*** RECORDS TO PROCESS Section Begins ***

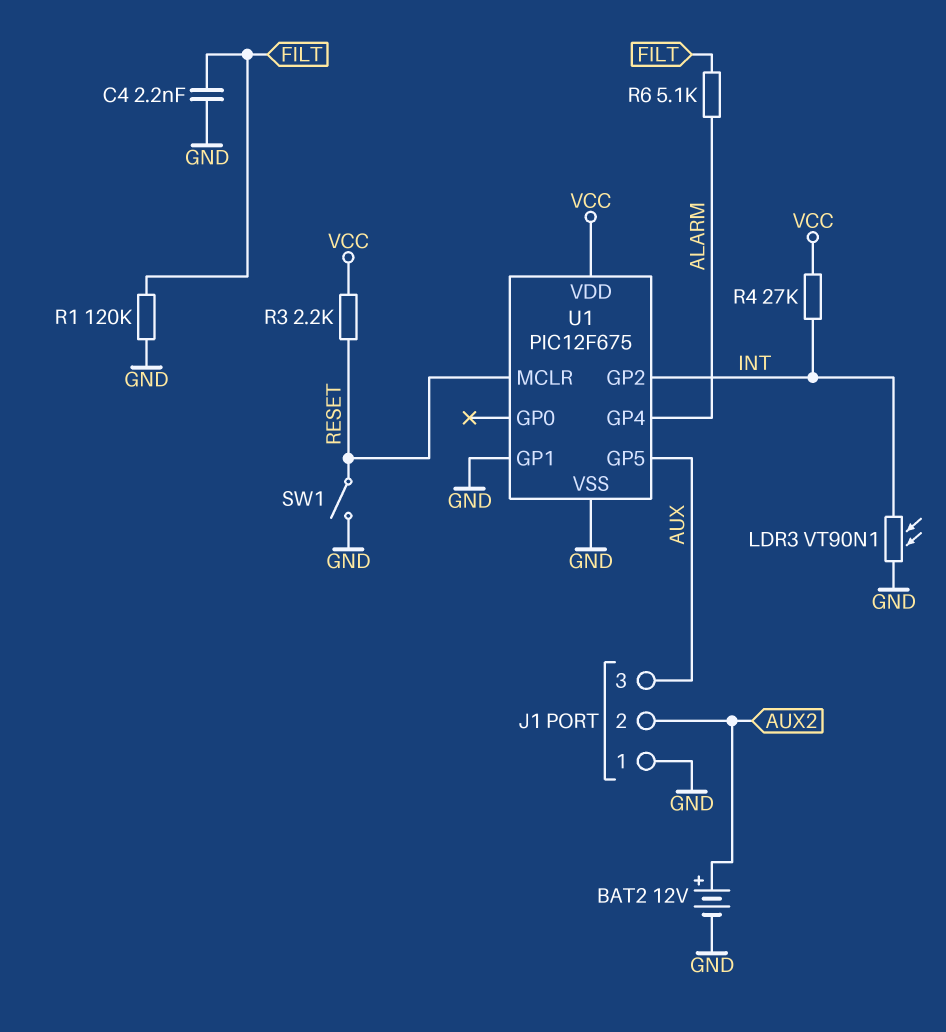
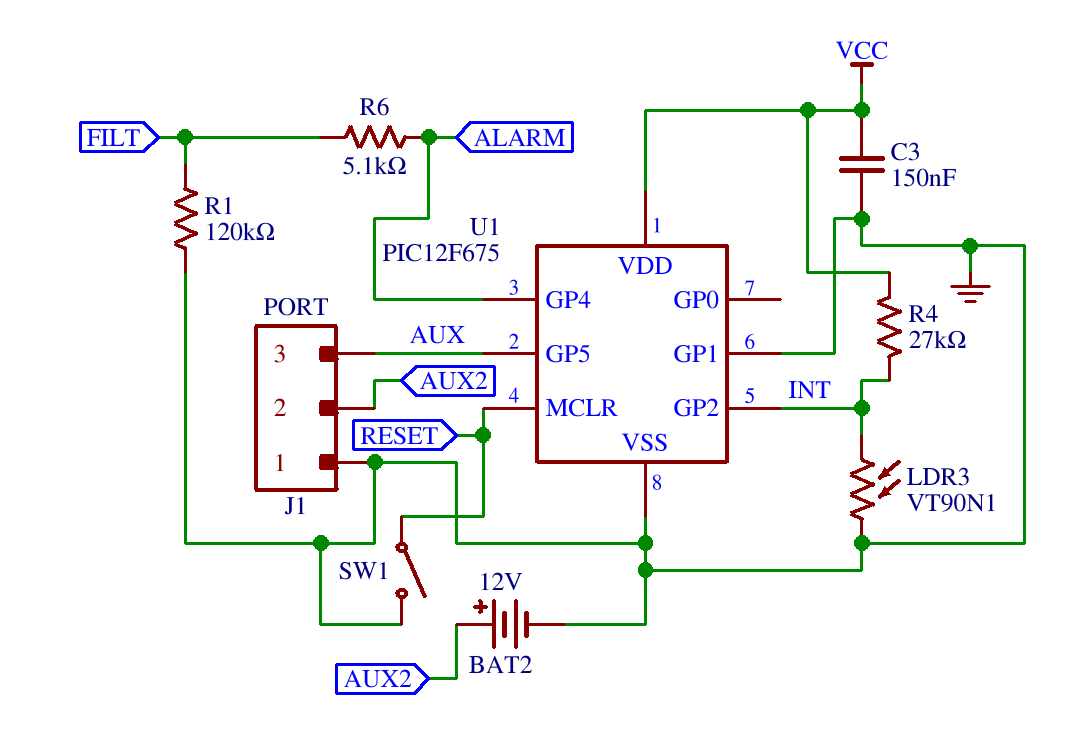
C3: none -> 150nF (GND, VCC)
C4: 2.2nF (FILT, GND) -> none
R3: 2.2k (RESET, VCC) -> none

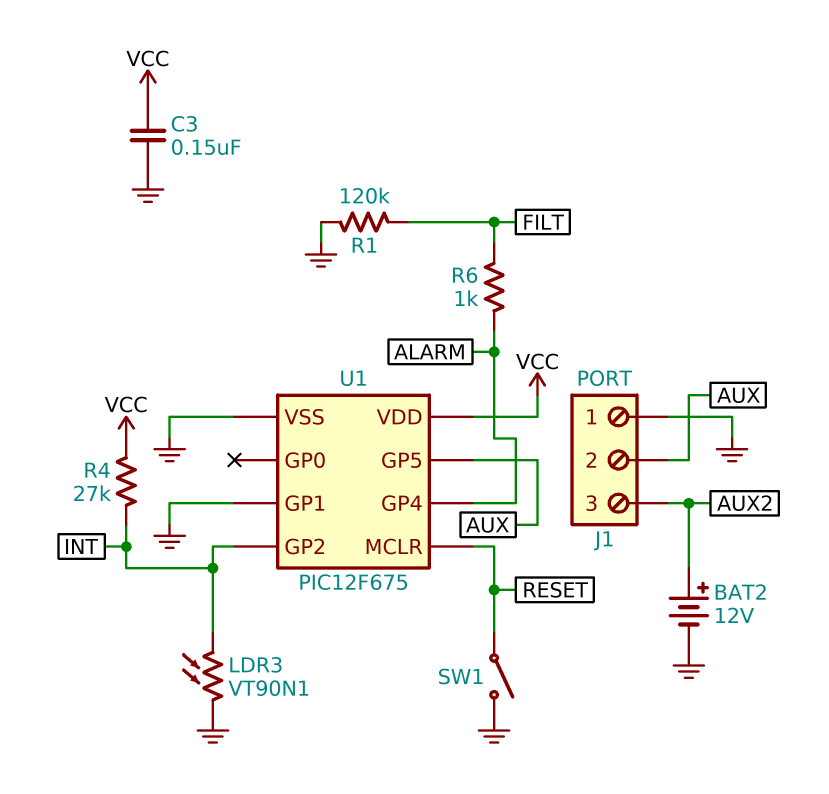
J1 pin 2: AUX2 -> AUX
J1 pin 3: AUX -> AUX2
R6: 5.1k (ALARM, FILT) -> 1k (ALARM, FILT)

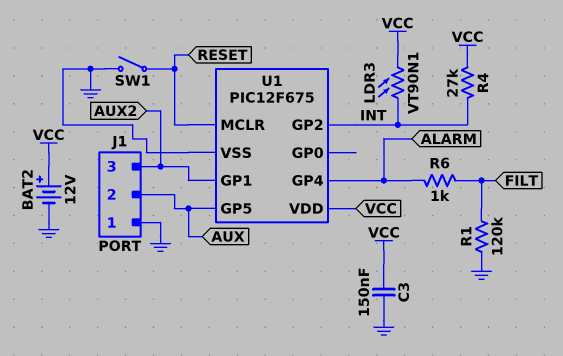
BAT2: 12V (plus AUX2, minus GND) -> 12V (plus VCC, minus GND)
LDR3: VT90N1 (GND, INT) -> VT90N1 (INT, VCC)
U1 pin GP1: GND -> AUX2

*** RECORDS TO PROCESS Section Ends ***

• ABOUT THIS EXERCISE: Say how many of the lines above include the word "FILT", giving the figure alone.

• EXPECTED ANSWER: 2